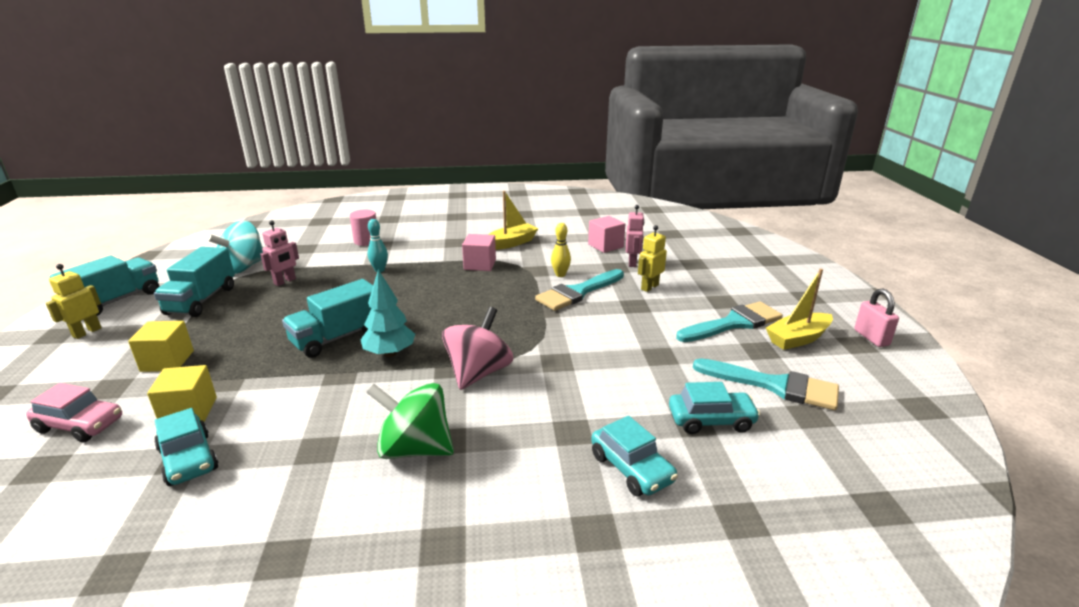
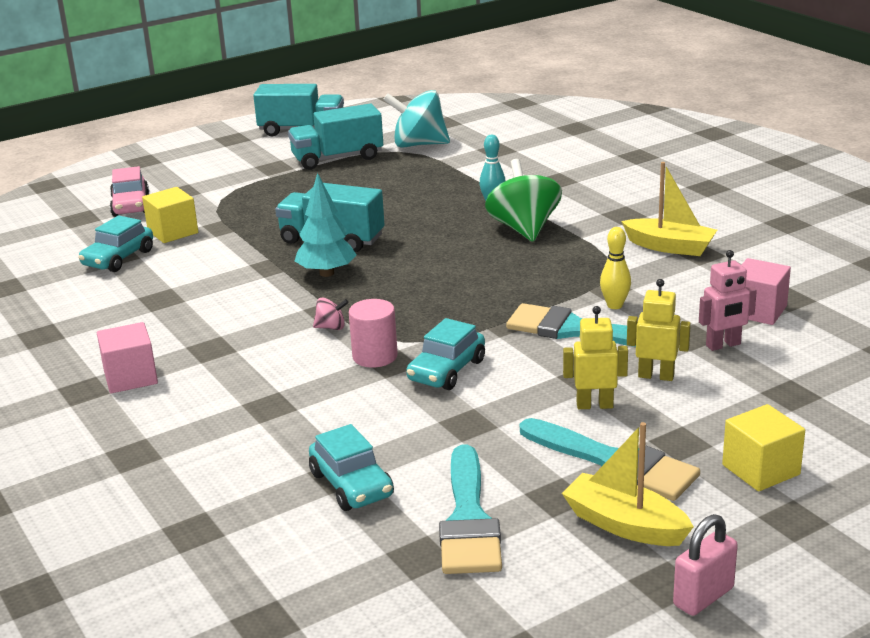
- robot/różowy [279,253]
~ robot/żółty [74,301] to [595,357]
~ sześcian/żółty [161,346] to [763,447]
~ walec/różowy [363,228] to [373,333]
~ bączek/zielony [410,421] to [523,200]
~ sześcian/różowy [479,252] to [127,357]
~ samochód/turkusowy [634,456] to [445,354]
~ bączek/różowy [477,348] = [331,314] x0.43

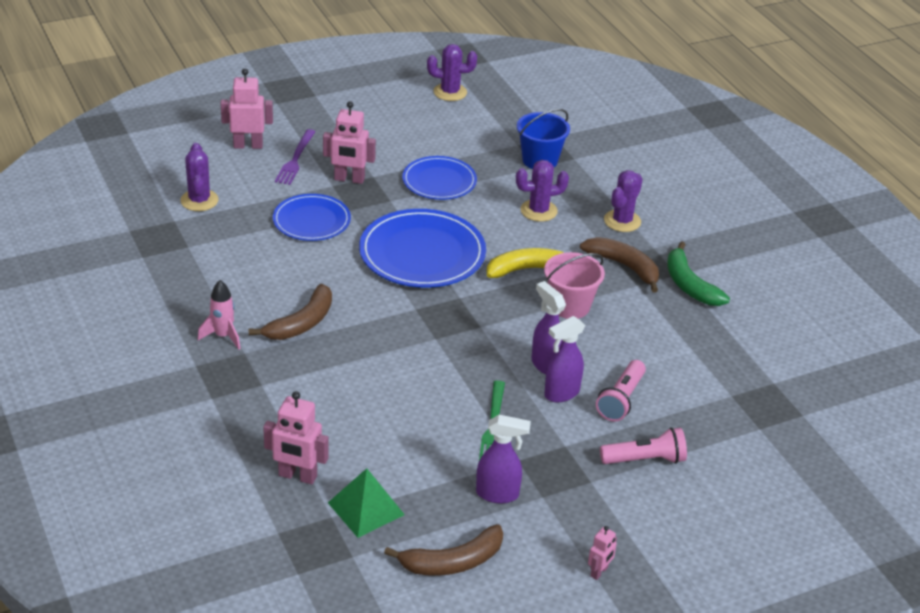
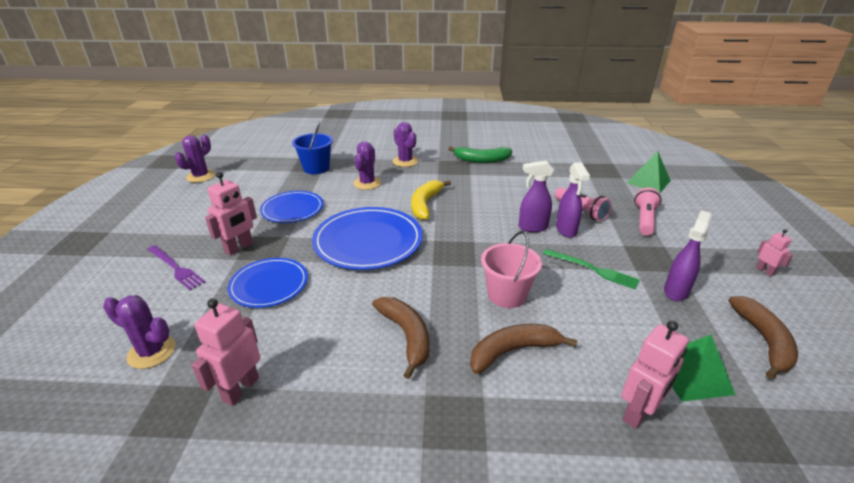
- rakieta/różowy [219,315]
+ piramida/zielony [649,172]
~ robot/różowy [247,109] to [225,352]
~ wiadro/różowy [574,285] to [511,269]
~ banan/brązowy [619,265] to [524,349]

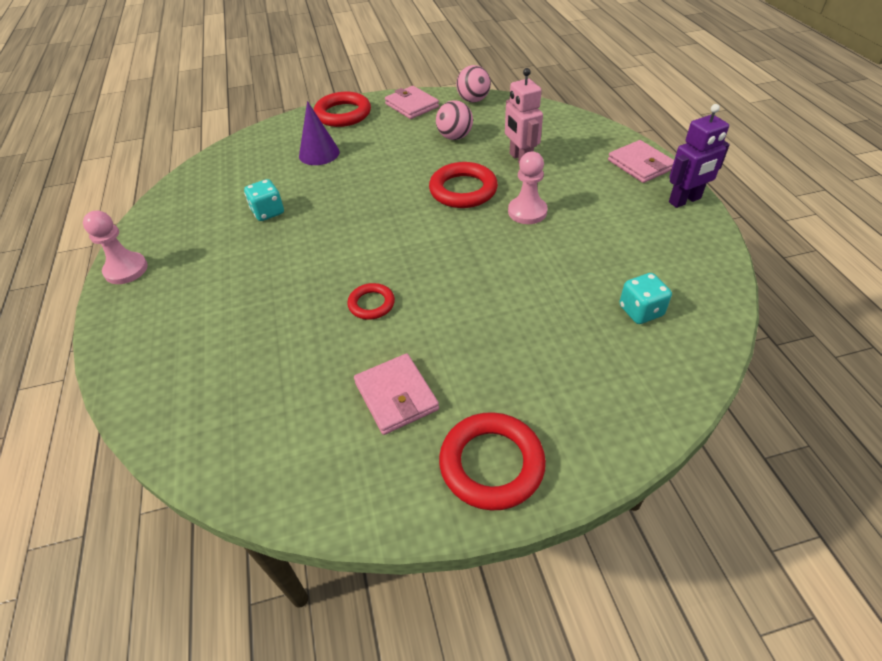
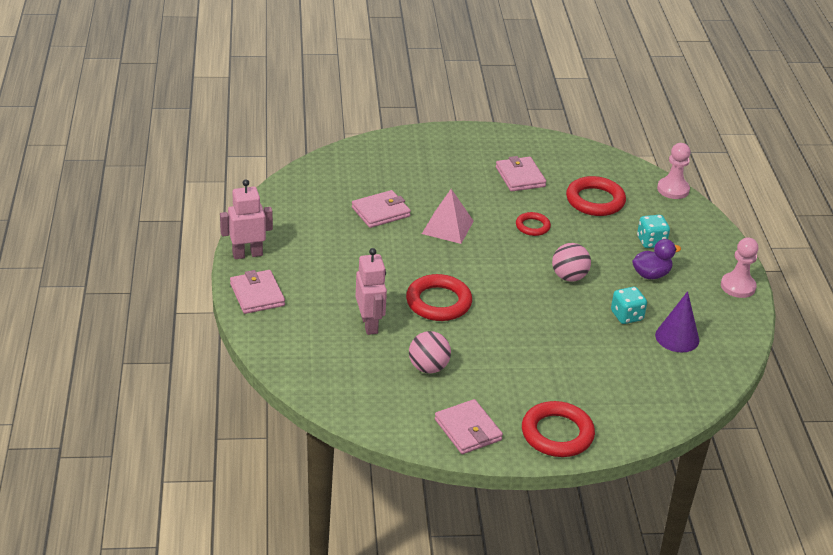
+ portfel/różowy [381,209]
+ piramida/różowy [448,216]
+ kaczka/fioletowy [656,259]
~ stożek/fioletowy [319,133] to [677,321]
~ pierścień/czerwony [492,461] to [596,196]
~ piłka/różowy [473,83] to [571,262]
~ pionek/różowy [528,188] to [674,171]
~ kostka do gry/turkusowy [645,298] to [653,231]
~ robot/fioletowy [699,156] to robot/różowy [246,219]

* _The problem_: Your copy should match the entries exactly, minus the pictures.

* _Answer to this exercise_:
- robot/różowy [279,253]
~ robot/żółty [74,301] to [595,357]
~ sześcian/żółty [161,346] to [763,447]
~ walec/różowy [363,228] to [373,333]
~ bączek/zielony [410,421] to [523,200]
~ sześcian/różowy [479,252] to [127,357]
~ samochód/turkusowy [634,456] to [445,354]
~ bączek/różowy [477,348] = [331,314] x0.43

- rakieta/różowy [219,315]
+ piramida/zielony [649,172]
~ robot/różowy [247,109] to [225,352]
~ wiadro/różowy [574,285] to [511,269]
~ banan/brązowy [619,265] to [524,349]

+ portfel/różowy [381,209]
+ piramida/różowy [448,216]
+ kaczka/fioletowy [656,259]
~ stożek/fioletowy [319,133] to [677,321]
~ pierścień/czerwony [492,461] to [596,196]
~ piłka/różowy [473,83] to [571,262]
~ pionek/różowy [528,188] to [674,171]
~ kostka do gry/turkusowy [645,298] to [653,231]
~ robot/fioletowy [699,156] to robot/różowy [246,219]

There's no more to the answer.